> Brief: No pictures belong in the copy. Restate the rest of the data exactly.

> Entries shown:
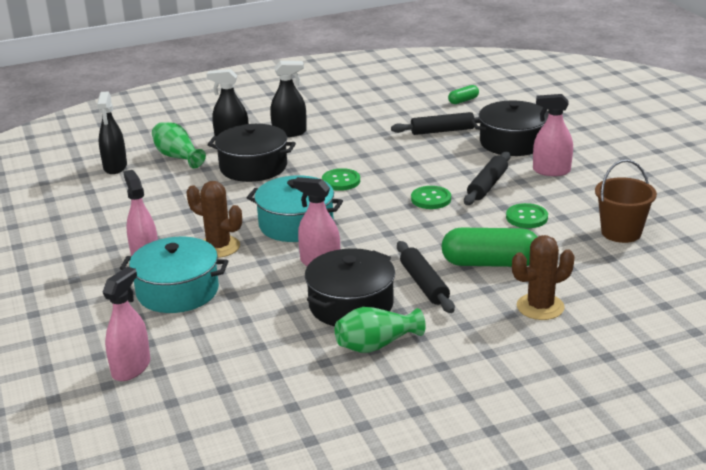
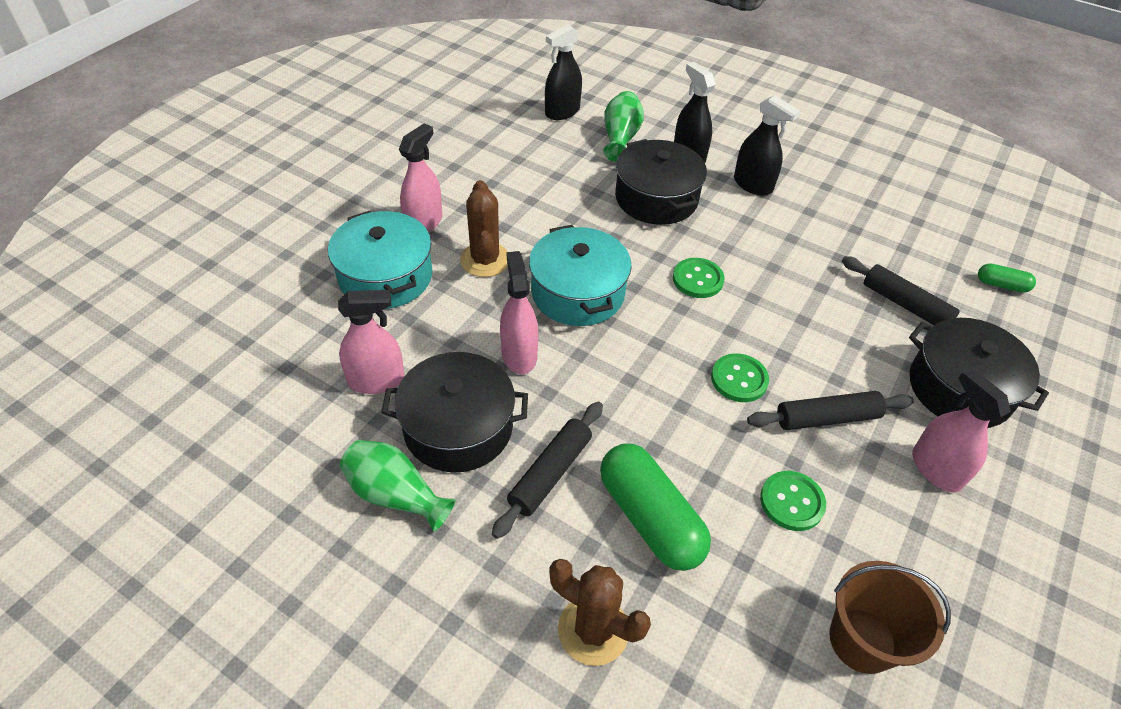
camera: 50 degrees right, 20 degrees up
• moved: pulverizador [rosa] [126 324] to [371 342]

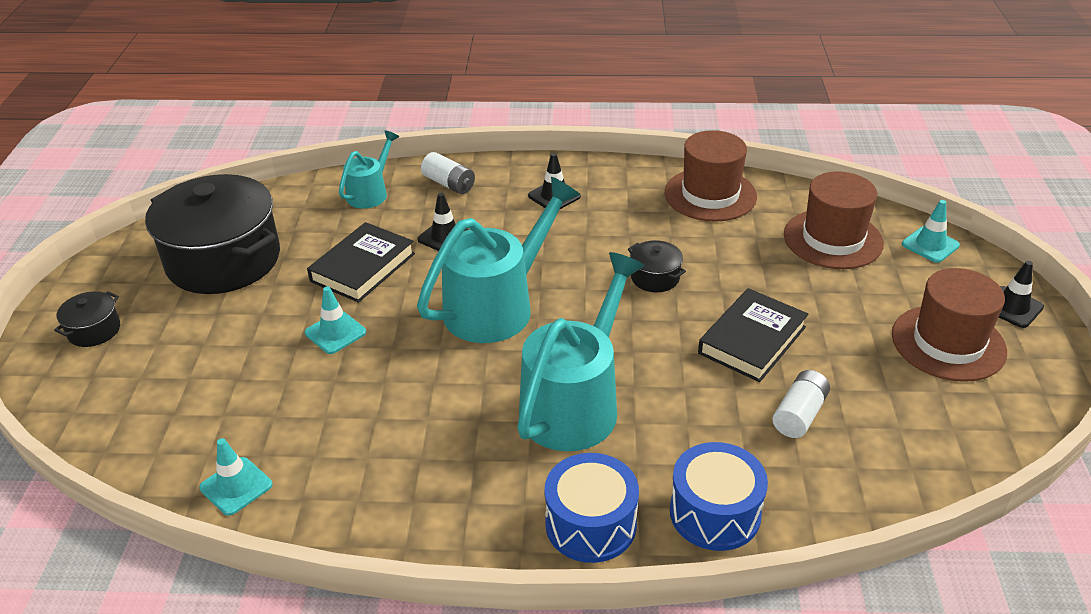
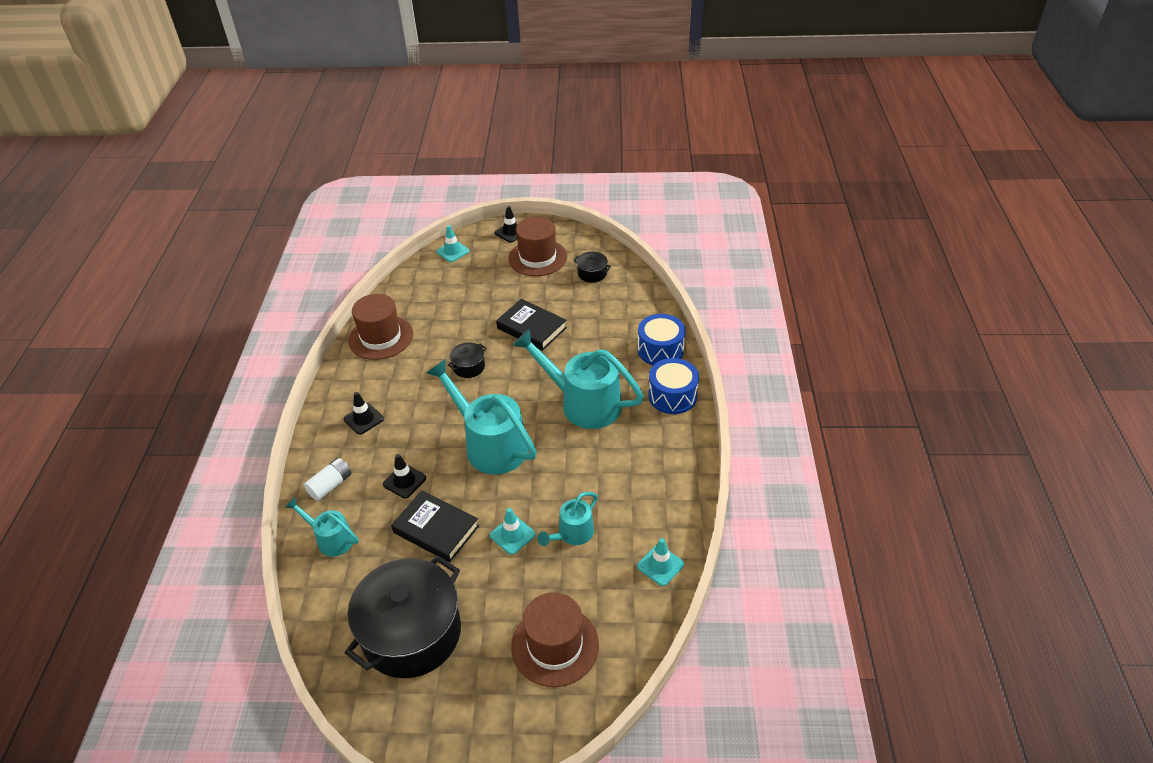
camera: 90 degrees left, 5 degrees up
• moved: sombrero [marrón] [834 220] to [555 639]
• added: regadera [turquesa] [567 519]
• moved: olla [negro] [87 319] to [592 267]
• removed: pila [blanco] [801 404]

> Completed exercise:
camera: 50 degrees right, 20 degrees up
• moved: pulverizador [rosa] [126 324] to [371 342]

camera: 90 degrees left, 5 degrees up
• moved: sombrero [marrón] [834 220] to [555 639]
• added: regadera [turquesa] [567 519]
• moved: olla [negro] [87 319] to [592 267]
• removed: pila [blanco] [801 404]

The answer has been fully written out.